▶ _Work order_: Work out how many lines of the listing hold the string "none", then answer with that number and nothing else.

▶ _Given records_:
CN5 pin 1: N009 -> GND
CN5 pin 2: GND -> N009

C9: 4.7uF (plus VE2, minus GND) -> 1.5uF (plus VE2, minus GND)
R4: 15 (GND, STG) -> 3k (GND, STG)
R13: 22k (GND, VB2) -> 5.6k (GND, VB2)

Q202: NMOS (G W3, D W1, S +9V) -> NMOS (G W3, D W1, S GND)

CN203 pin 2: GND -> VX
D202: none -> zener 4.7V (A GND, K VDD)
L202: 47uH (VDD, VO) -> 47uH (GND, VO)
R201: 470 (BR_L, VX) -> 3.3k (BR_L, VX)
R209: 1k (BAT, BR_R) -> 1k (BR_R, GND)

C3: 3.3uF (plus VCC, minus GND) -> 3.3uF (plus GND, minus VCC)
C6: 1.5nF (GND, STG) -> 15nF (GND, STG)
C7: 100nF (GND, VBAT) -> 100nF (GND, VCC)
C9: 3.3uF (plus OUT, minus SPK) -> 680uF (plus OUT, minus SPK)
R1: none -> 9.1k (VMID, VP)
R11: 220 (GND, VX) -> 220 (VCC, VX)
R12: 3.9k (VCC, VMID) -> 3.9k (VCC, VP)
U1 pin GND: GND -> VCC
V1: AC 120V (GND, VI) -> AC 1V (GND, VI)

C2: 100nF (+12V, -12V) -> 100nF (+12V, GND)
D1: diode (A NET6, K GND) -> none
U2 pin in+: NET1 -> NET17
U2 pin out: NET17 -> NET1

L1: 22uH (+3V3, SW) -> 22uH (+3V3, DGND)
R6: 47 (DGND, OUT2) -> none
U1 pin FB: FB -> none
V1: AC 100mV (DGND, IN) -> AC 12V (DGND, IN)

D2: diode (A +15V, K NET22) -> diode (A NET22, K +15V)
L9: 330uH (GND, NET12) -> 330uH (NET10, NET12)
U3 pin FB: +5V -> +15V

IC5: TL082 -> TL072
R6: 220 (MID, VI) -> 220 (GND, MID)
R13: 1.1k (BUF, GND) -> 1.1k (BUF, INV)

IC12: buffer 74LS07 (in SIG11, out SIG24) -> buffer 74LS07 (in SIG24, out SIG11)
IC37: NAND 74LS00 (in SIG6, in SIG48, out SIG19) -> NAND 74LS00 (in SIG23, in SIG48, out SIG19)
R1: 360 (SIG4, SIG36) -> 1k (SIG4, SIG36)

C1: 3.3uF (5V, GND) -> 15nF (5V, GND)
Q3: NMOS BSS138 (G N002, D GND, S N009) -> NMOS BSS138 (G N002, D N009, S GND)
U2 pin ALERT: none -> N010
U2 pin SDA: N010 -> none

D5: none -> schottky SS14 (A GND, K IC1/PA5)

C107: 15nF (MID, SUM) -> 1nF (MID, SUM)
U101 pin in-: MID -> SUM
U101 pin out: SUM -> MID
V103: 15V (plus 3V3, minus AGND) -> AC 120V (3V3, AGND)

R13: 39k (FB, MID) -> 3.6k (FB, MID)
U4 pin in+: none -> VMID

▶ _Result of this task_: 9